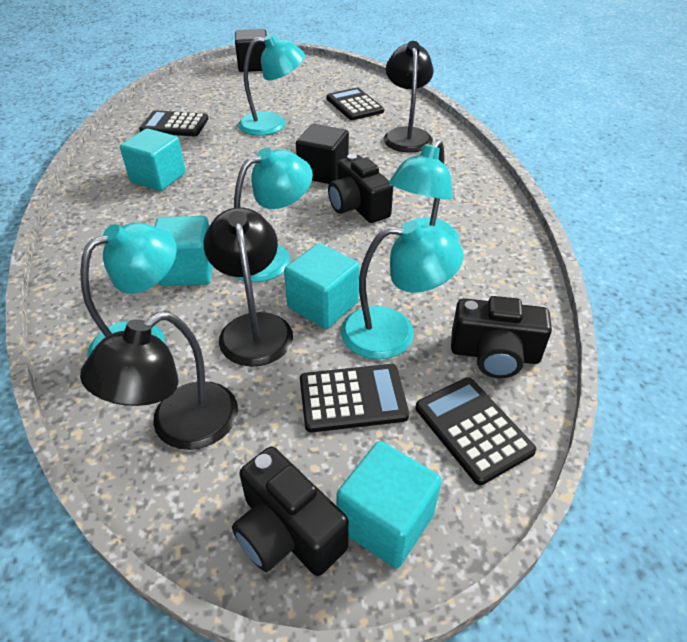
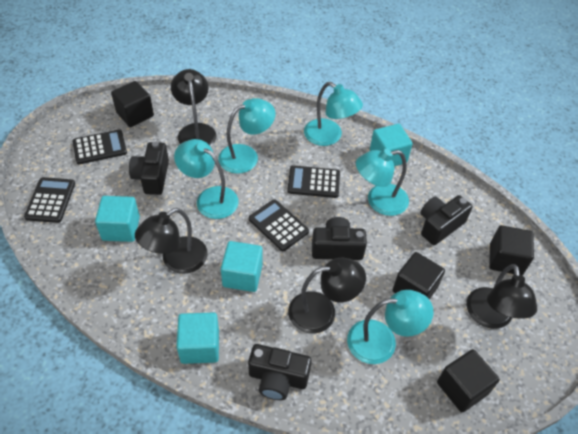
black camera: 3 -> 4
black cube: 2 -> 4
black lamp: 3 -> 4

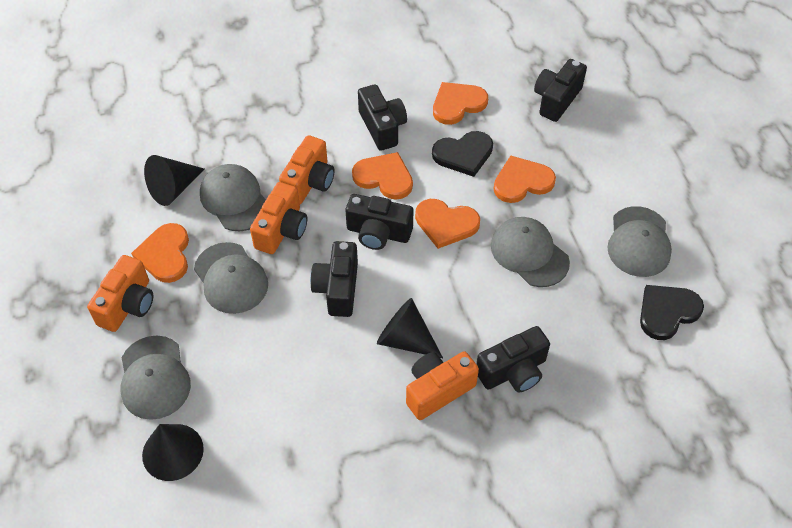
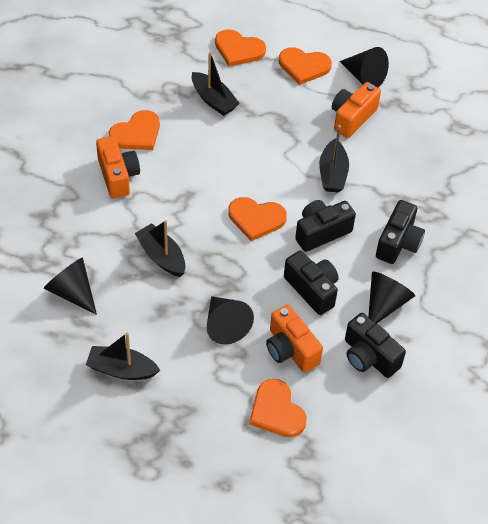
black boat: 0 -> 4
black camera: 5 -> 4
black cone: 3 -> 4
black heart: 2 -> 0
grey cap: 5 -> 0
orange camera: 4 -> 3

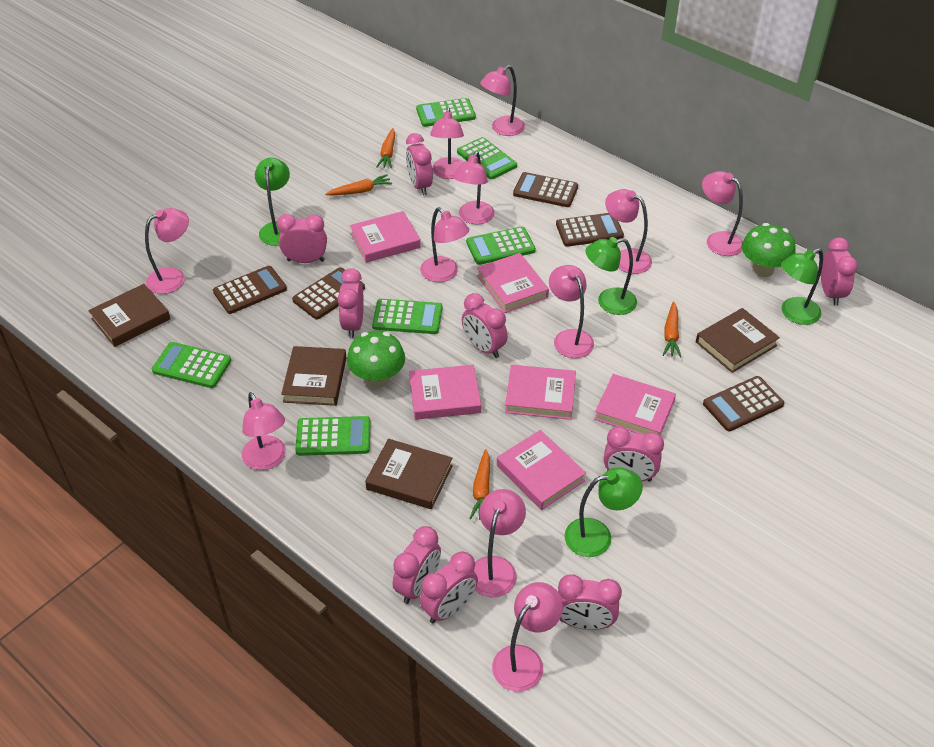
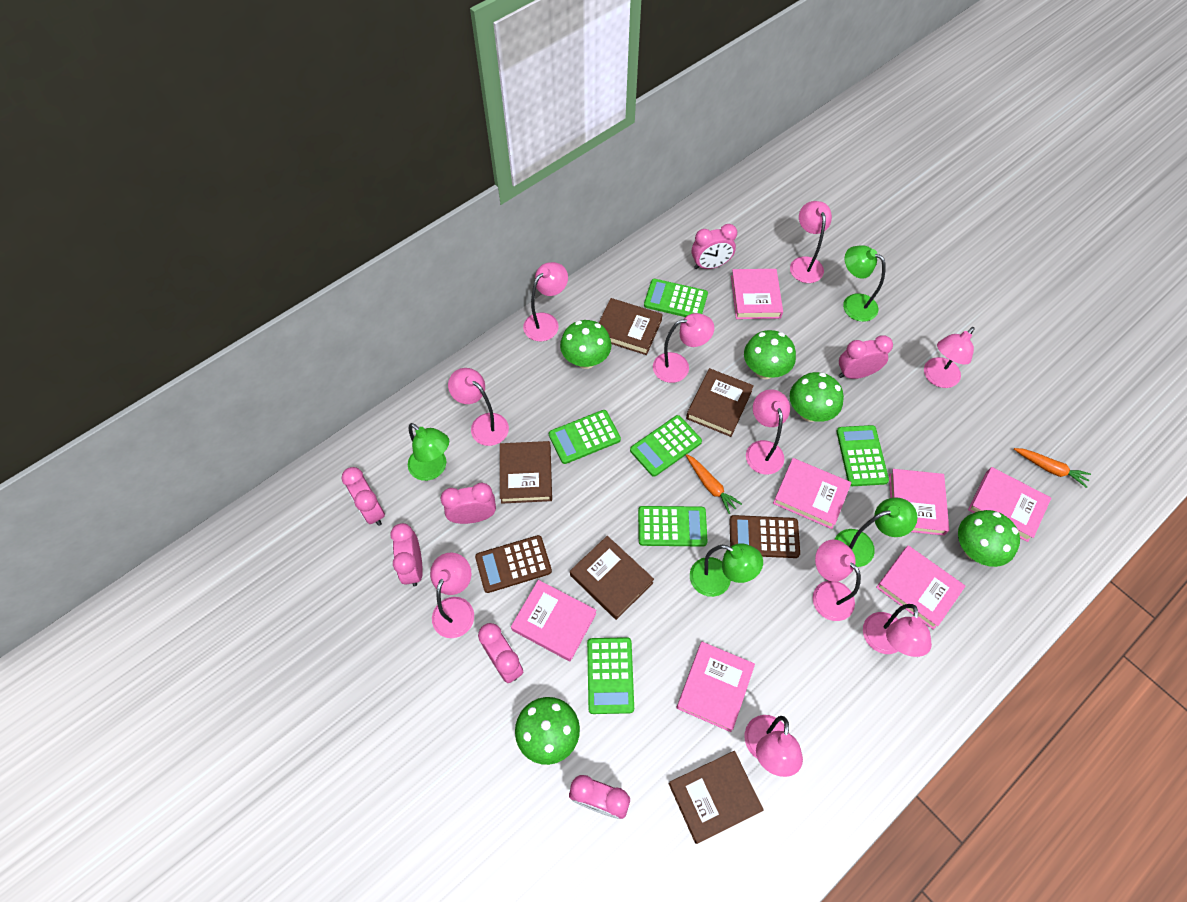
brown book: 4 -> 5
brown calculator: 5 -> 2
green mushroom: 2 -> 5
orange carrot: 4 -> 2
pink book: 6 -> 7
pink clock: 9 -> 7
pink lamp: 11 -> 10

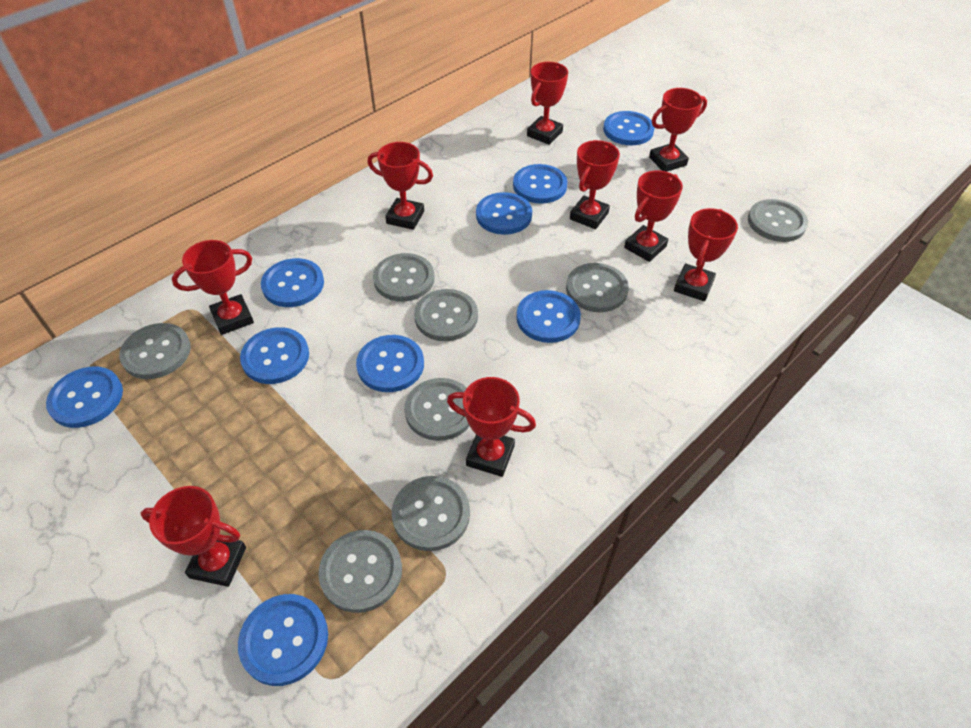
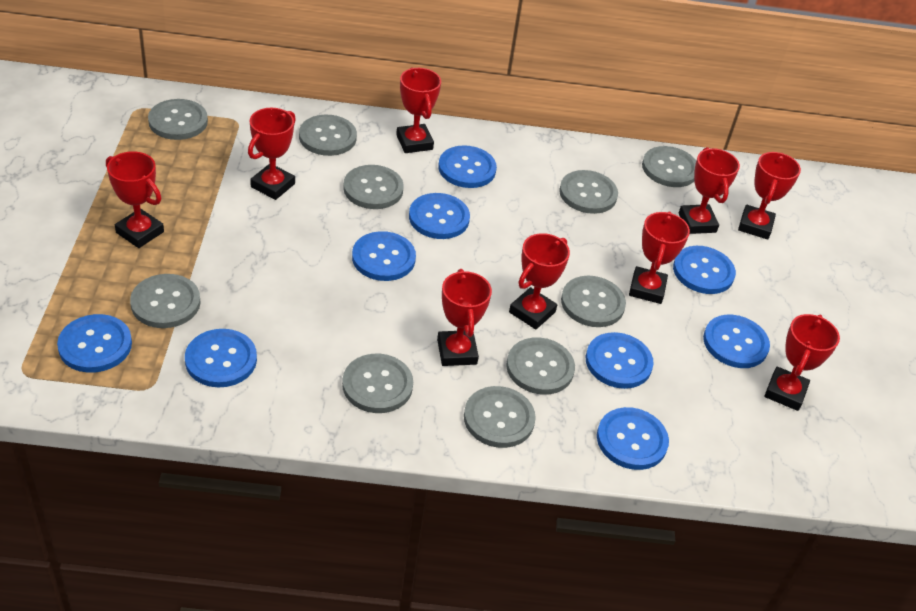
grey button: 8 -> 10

■ ■ ■ ■

• **WHAT THE TASK ASKS**
Give again exactly the lines from the one holding "black lamp: 3 -> 4" to the final line of the records, both ends included; any pictures stay out.

• **EXERCISE RESULT**
black lamp: 3 -> 4

black boat: 0 -> 4
black camera: 5 -> 4
black cone: 3 -> 4
black heart: 2 -> 0
grey cap: 5 -> 0
orange camera: 4 -> 3

brown book: 4 -> 5
brown calculator: 5 -> 2
green mushroom: 2 -> 5
orange carrot: 4 -> 2
pink book: 6 -> 7
pink clock: 9 -> 7
pink lamp: 11 -> 10

grey button: 8 -> 10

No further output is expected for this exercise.